[Scene change data]
..............................

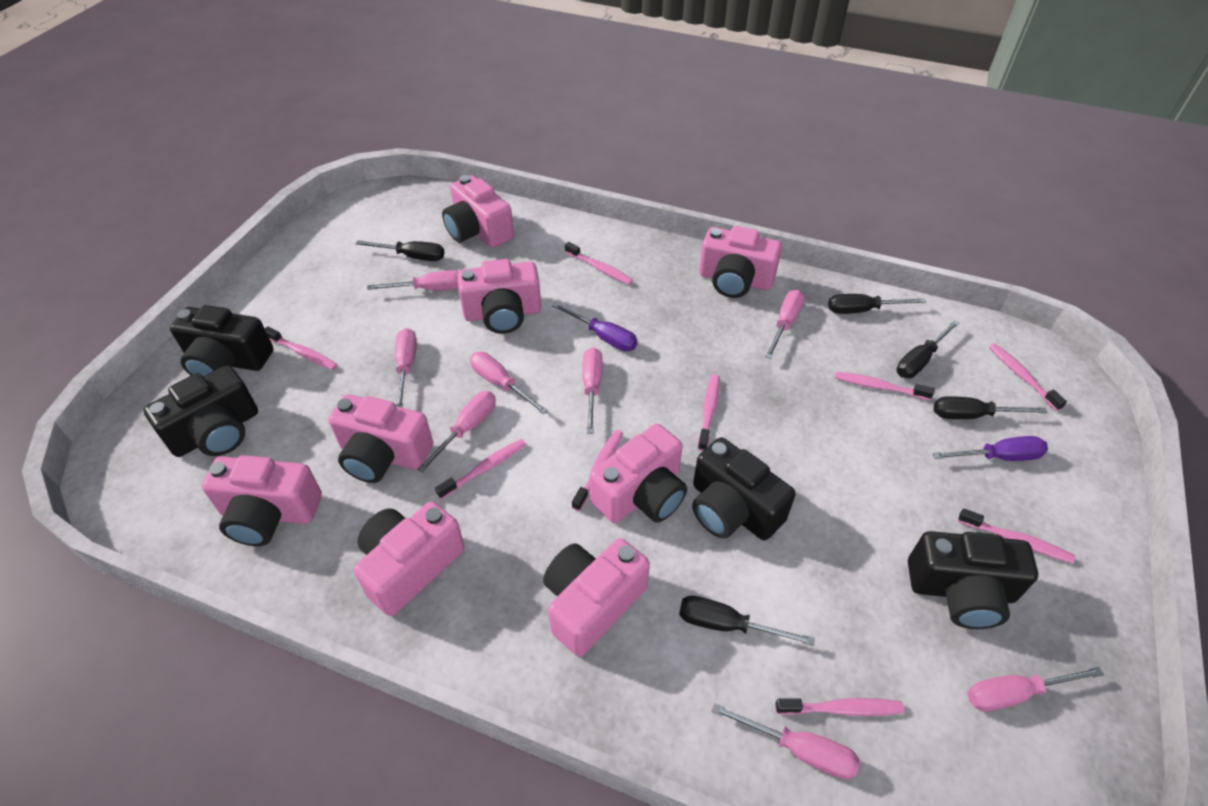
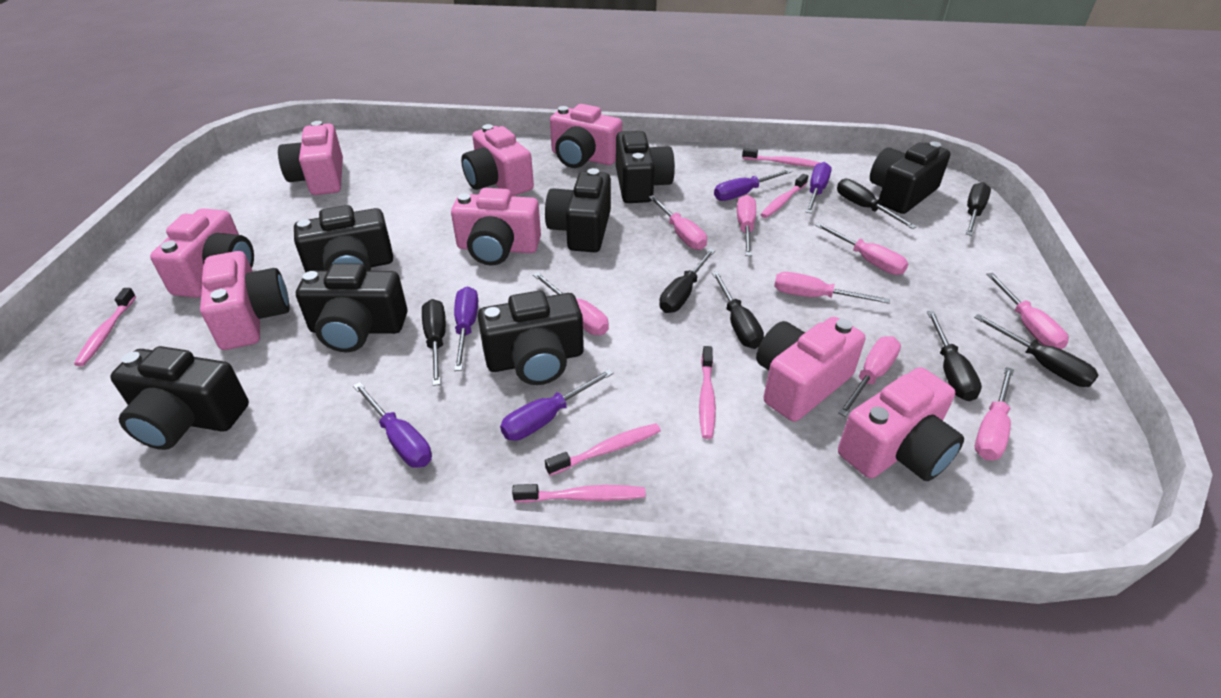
black camera: 4 -> 7
black screwdriver: 5 -> 7
pink toothbrush: 9 -> 6
purple screwdriver: 2 -> 5

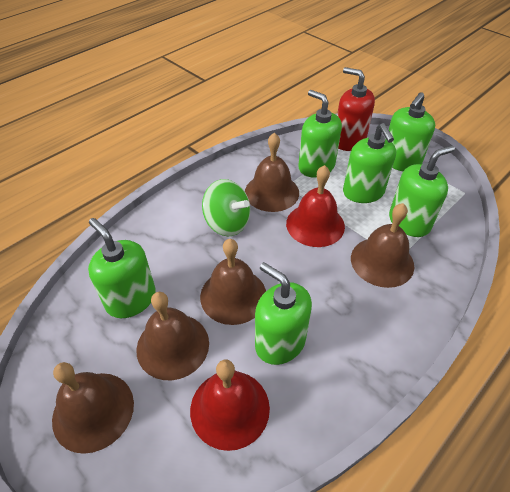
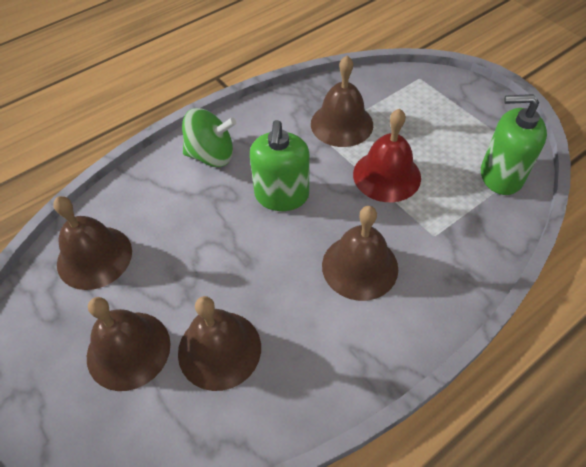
green soap dispenser: 6 -> 2
red bell: 2 -> 1
red soap dispenser: 1 -> 0

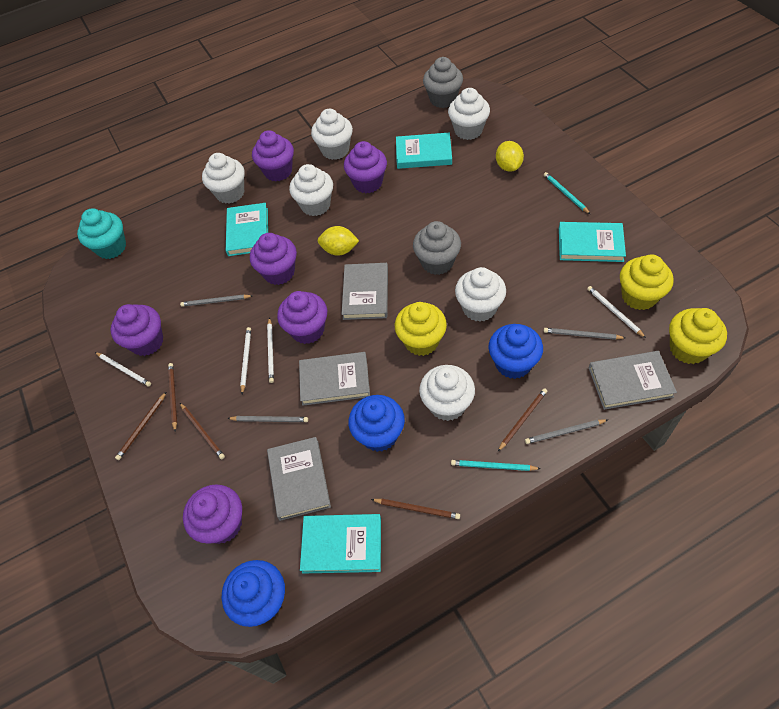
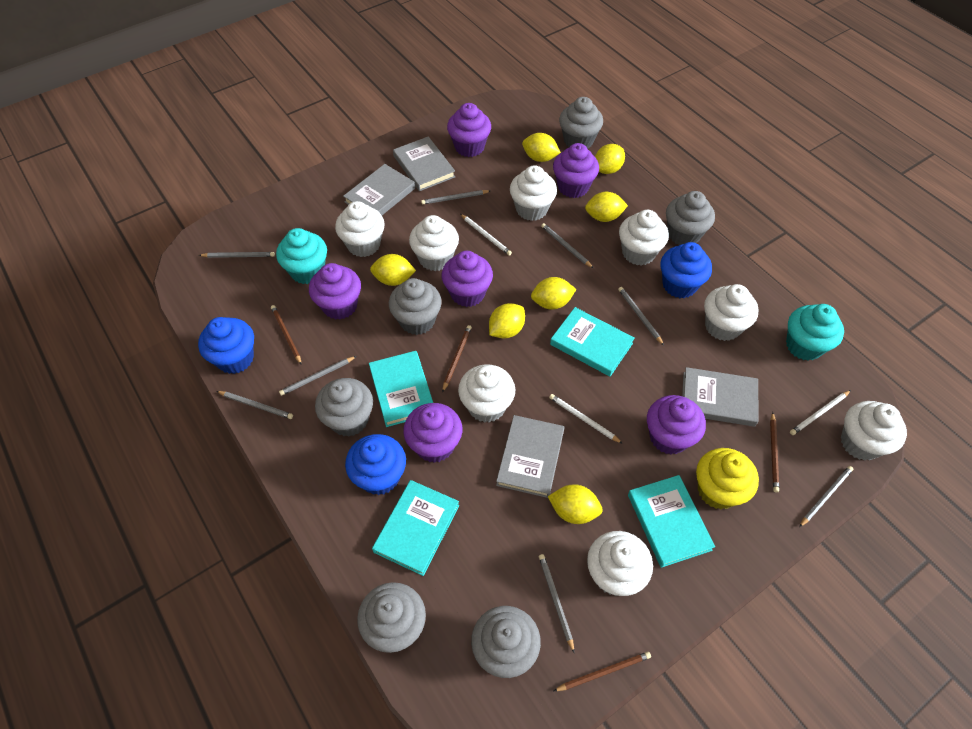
brown pencil: 5 -> 4
grey cupcake: 2 -> 6
grey pencil: 4 -> 8
turquoise cupcake: 1 -> 2
turquoise pencil: 2 -> 0
white cupcake: 6 -> 8
white pencil: 4 -> 3
yellow cupcake: 3 -> 1
yellow lemon: 2 -> 7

..............................

The data must be repeated exactly. Any pictures in it are to be left out.

black camera: 4 -> 7
black screwdriver: 5 -> 7
pink toothbrush: 9 -> 6
purple screwdriver: 2 -> 5

green soap dispenser: 6 -> 2
red bell: 2 -> 1
red soap dispenser: 1 -> 0

brown pencil: 5 -> 4
grey cupcake: 2 -> 6
grey pencil: 4 -> 8
turquoise cupcake: 1 -> 2
turquoise pencil: 2 -> 0
white cupcake: 6 -> 8
white pencil: 4 -> 3
yellow cupcake: 3 -> 1
yellow lemon: 2 -> 7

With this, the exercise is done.